__Brief__
Please find each line in the records that contains the string "markup", and copy those lines.

· · · · · · ·

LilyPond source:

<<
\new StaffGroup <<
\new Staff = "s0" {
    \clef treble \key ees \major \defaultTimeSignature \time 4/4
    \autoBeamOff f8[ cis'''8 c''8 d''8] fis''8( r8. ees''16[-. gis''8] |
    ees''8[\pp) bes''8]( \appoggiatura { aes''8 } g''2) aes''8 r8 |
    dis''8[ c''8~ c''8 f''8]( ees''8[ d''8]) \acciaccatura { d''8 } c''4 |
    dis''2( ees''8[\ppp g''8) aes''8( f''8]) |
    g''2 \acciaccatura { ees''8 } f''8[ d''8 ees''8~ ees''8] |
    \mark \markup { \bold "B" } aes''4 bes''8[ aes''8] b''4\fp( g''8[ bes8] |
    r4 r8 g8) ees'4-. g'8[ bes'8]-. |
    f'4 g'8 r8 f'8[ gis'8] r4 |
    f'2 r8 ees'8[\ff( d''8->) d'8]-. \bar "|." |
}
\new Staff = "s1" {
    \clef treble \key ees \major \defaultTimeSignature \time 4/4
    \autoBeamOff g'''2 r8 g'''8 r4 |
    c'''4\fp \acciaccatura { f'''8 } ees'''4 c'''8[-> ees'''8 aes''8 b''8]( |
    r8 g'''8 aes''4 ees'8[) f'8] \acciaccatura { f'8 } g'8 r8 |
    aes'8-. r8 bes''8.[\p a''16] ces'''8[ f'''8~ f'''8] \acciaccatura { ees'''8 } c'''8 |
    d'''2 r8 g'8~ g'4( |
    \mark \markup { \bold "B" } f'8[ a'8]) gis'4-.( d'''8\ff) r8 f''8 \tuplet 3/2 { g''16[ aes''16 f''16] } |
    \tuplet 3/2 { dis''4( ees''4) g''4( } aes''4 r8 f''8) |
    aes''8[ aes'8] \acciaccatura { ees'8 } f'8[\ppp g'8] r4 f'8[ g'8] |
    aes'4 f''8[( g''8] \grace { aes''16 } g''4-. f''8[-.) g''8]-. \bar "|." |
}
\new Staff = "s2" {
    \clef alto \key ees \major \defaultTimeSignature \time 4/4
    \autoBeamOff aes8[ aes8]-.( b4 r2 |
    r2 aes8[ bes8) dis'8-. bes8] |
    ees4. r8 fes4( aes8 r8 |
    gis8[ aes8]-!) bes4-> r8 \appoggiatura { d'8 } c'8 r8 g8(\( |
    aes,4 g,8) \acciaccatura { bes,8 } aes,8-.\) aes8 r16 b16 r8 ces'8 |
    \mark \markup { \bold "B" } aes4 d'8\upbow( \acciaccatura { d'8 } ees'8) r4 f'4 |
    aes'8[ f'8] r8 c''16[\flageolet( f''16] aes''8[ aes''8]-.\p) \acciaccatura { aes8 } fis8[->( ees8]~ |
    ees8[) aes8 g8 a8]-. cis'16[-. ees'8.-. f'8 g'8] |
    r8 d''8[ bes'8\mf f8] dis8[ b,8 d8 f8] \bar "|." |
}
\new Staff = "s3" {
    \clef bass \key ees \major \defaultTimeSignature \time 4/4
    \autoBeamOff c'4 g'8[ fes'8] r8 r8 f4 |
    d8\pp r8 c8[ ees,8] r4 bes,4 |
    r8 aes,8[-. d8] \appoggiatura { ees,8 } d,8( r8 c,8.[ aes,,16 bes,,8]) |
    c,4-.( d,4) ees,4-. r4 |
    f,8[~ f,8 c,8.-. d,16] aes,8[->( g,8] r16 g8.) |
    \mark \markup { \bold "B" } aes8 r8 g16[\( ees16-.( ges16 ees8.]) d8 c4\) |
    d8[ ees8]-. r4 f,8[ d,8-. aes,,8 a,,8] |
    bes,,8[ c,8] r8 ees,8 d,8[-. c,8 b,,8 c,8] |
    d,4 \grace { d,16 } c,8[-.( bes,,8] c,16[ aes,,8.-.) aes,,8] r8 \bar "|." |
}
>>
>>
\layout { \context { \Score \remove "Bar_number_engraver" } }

· · · · · · ·

__Output below__
    \mark \markup { \bold "B" } aes''4 bes''8[ aes''8] b''4\fp( g''8[ bes8] |
    \mark \markup { \bold "B" } f'8[ a'8]) gis'4-.( d'''8\ff) r8 f''8 \tuplet 3/2 { g''16[ aes''16 f''16] } |
    \mark \markup { \bold "B" } aes4 d'8\upbow( \acciaccatura { d'8 } ees'8) r4 f'4 |
    \mark \markup { \bold "B" } aes8 r8 g16[\( ees16-.( ges16 ees8.]) d8 c4\) |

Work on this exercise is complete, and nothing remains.